Aim of the task →
Line by line, copy the entries exactly, excluding the pictures.

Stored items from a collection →
########################################

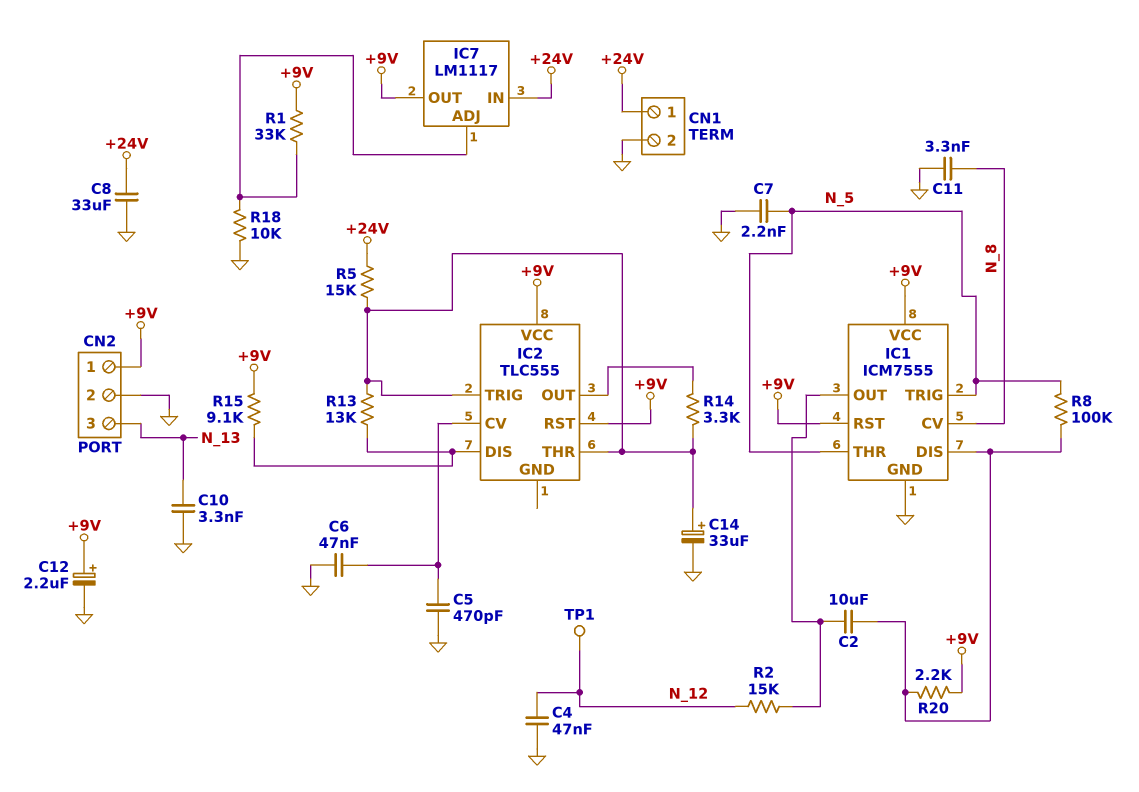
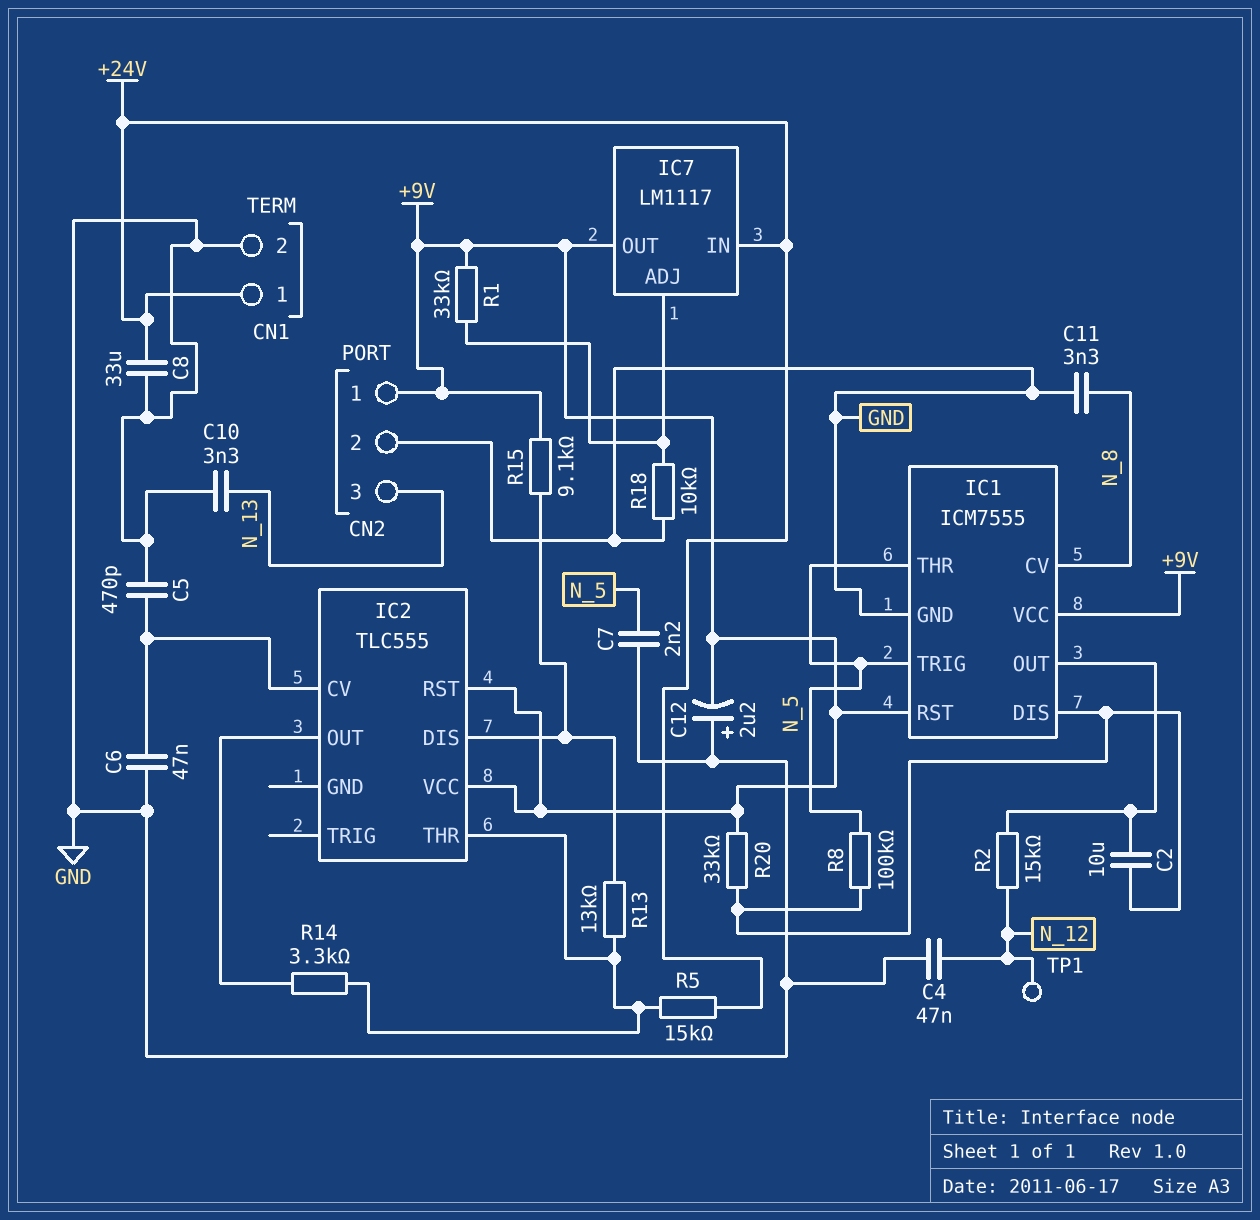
C12: 2.2uF (plus +9V, minus GND) -> 2.2uF (plus GND, minus +9V)
C14: 33uF (plus IC2/THR, minus GND) -> none
IC2 pin TRIG: IC2/THR -> none
R20: 2.2k (+9V, IC1/DIS) -> 33k (+9V, IC1/DIS)

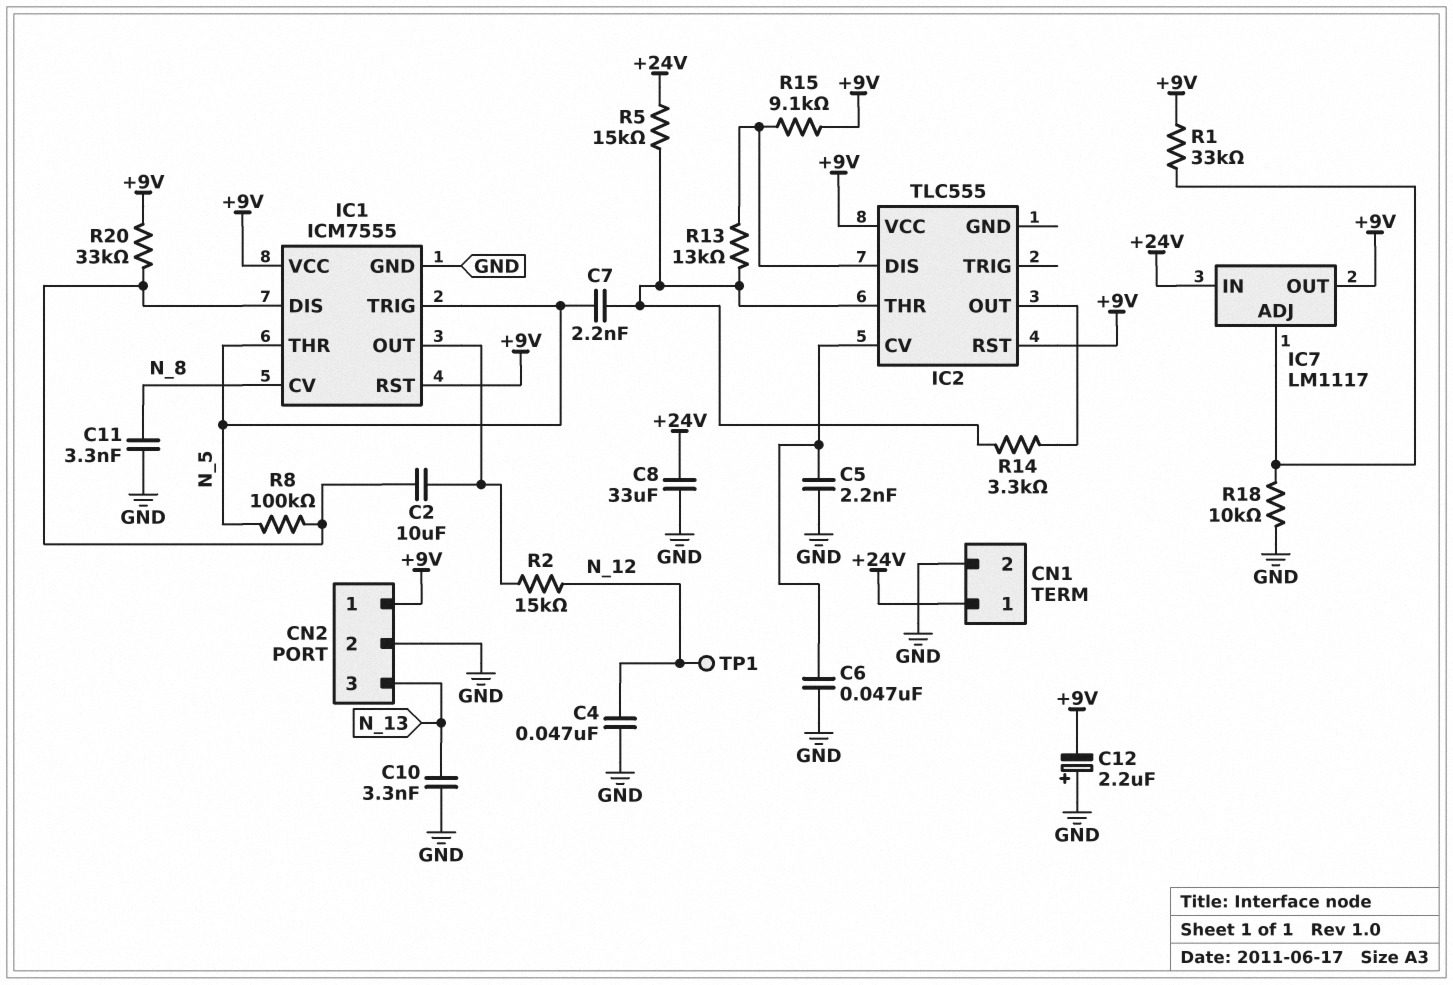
C5: 470pF (GND, IC2/CV) -> 2.2nF (GND, IC2/CV)
C7: 2.2nF (GND, N_5) -> 2.2nF (IC2/THR, N_5)

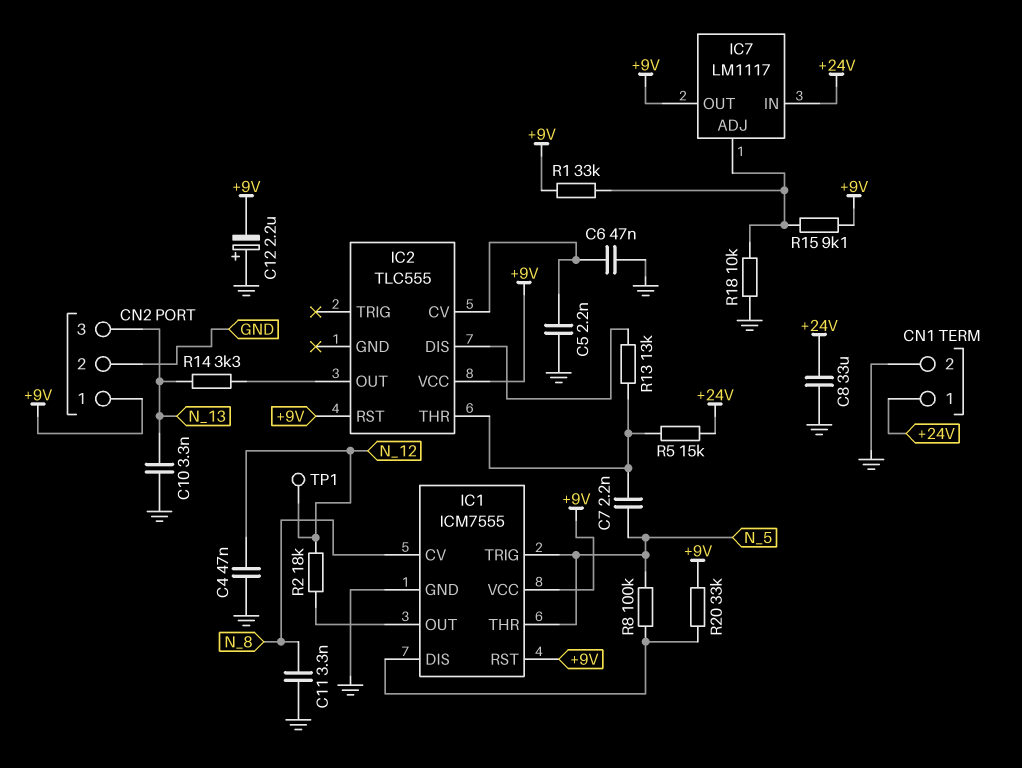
C2: 10uF (IC1/DIS, IC1/OUT) -> none
R2: 15k (IC1/OUT, N_12) -> 18k (IC1/OUT, N_12)
R14: 3.3k (IC2/OUT, IC2/THR) -> 3.3k (IC2/OUT, N_13)
R15: 9.1k (+9V, IC2/DIS) -> 9.1k (+9V, IC7/ADJ)

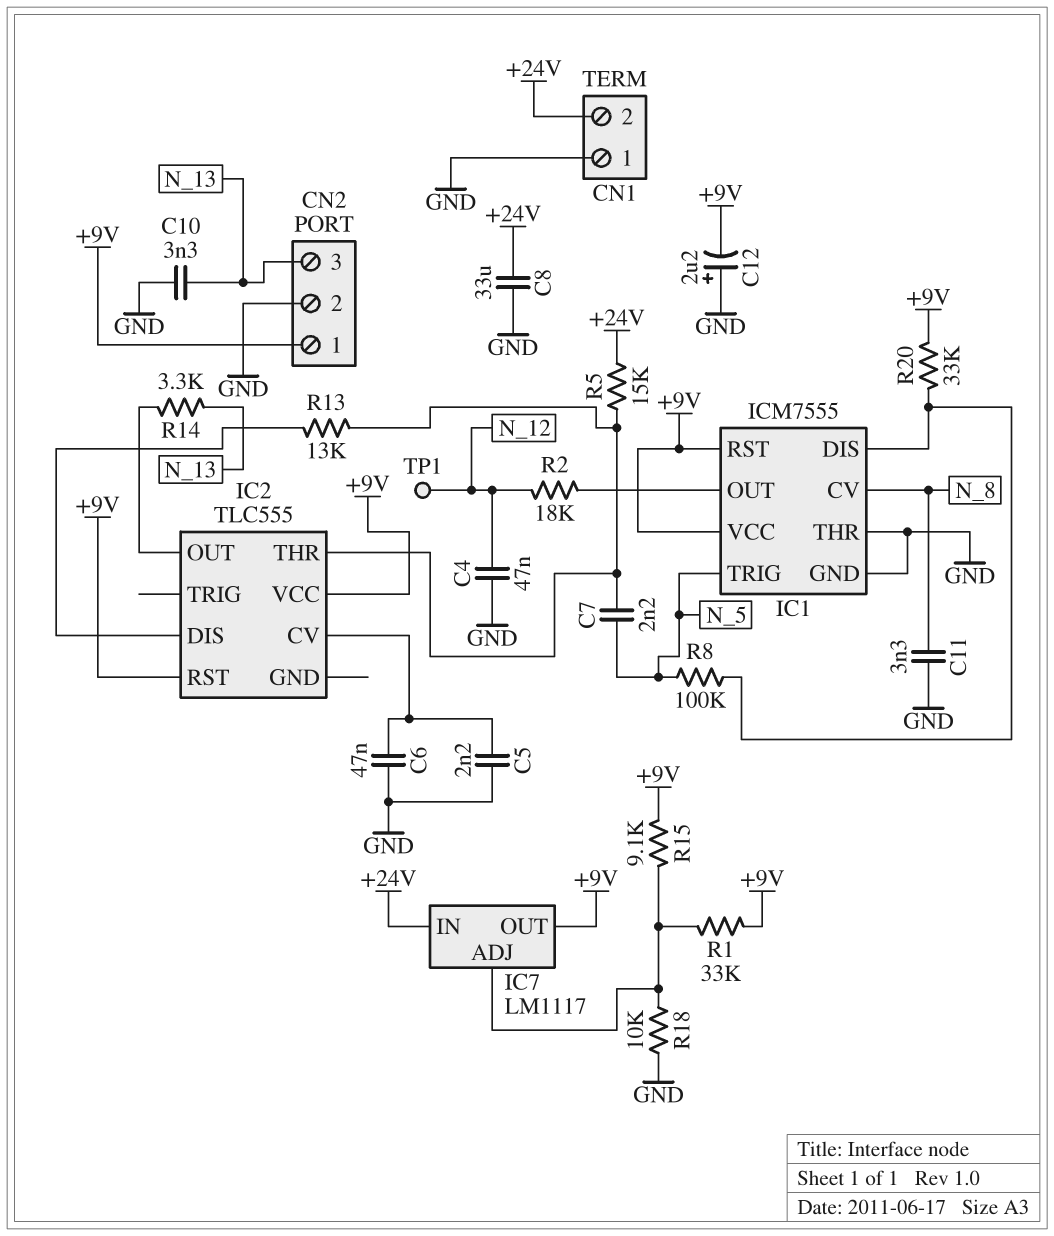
CN1 pin 1: +24V -> GND
CN1 pin 2: GND -> +24V
IC1 pin THR: N_5 -> GND

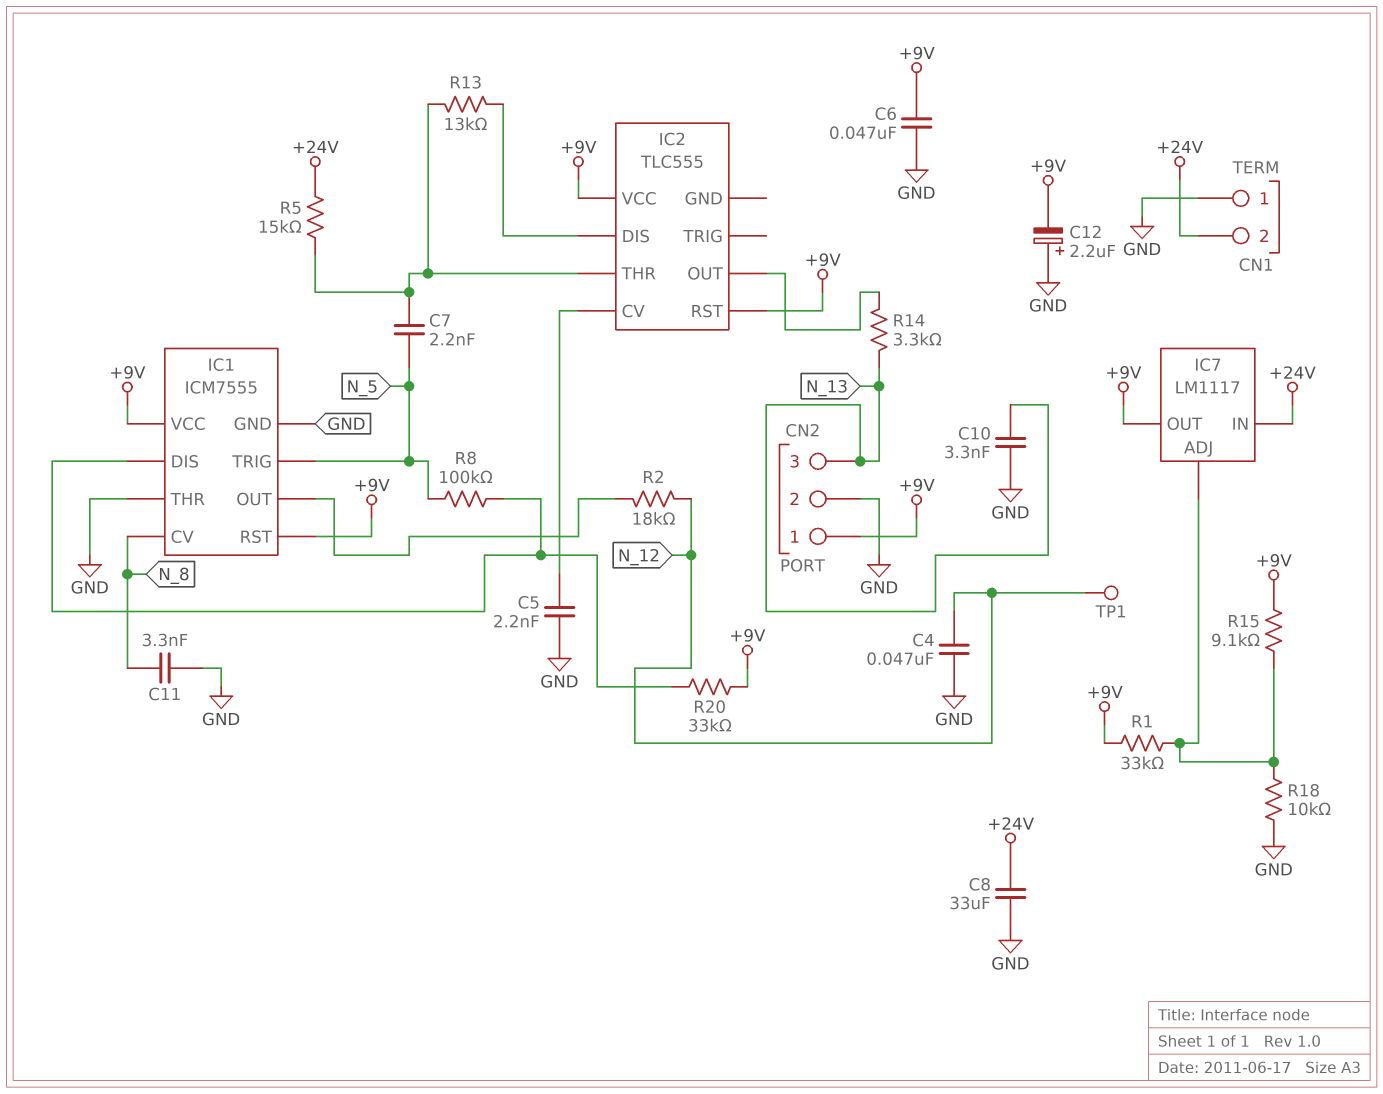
C6: 47nF (GND, IC2/CV) -> 47nF (+9V, GND)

########################################

Solution to this problem →
C12: 2.2uF (plus +9V, minus GND) -> 2.2uF (plus GND, minus +9V)
C14: 33uF (plus IC2/THR, minus GND) -> none
IC2 pin TRIG: IC2/THR -> none
R20: 2.2k (+9V, IC1/DIS) -> 33k (+9V, IC1/DIS)

C5: 470pF (GND, IC2/CV) -> 2.2nF (GND, IC2/CV)
C7: 2.2nF (GND, N_5) -> 2.2nF (IC2/THR, N_5)

C2: 10uF (IC1/DIS, IC1/OUT) -> none
R2: 15k (IC1/OUT, N_12) -> 18k (IC1/OUT, N_12)
R14: 3.3k (IC2/OUT, IC2/THR) -> 3.3k (IC2/OUT, N_13)
R15: 9.1k (+9V, IC2/DIS) -> 9.1k (+9V, IC7/ADJ)

CN1 pin 1: +24V -> GND
CN1 pin 2: GND -> +24V
IC1 pin THR: N_5 -> GND

C6: 47nF (GND, IC2/CV) -> 47nF (+9V, GND)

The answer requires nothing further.